(What is needed): Repeat the records verbatim and leave the pictures out of your copy.
Content starts
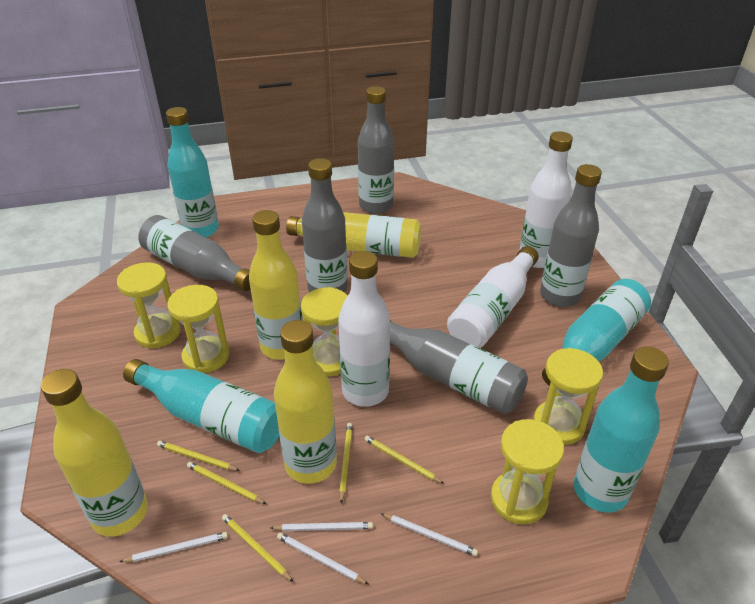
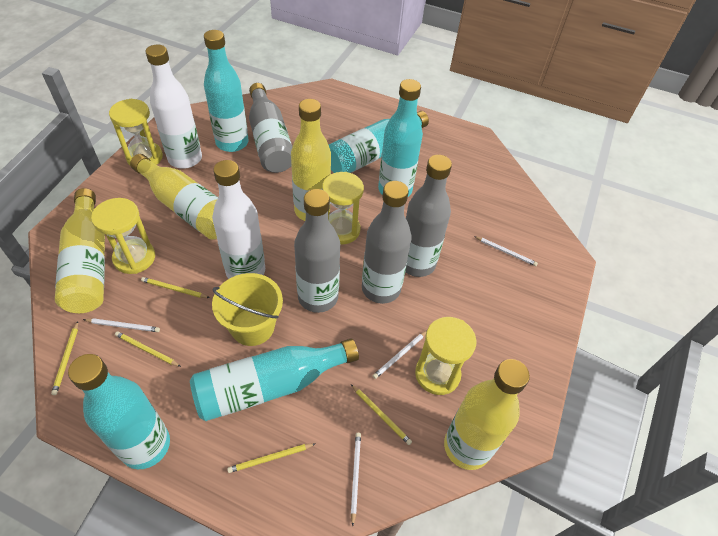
grey bottle: 5 -> 4
turquoise bottle: 4 -> 5
white bottle: 3 -> 2
yellow bucket: 0 -> 1
yellow hourglass: 5 -> 4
Content ends
(Result of this exercise):
grey bottle: 5 -> 4
turquoise bottle: 4 -> 5
white bottle: 3 -> 2
yellow bucket: 0 -> 1
yellow hourglass: 5 -> 4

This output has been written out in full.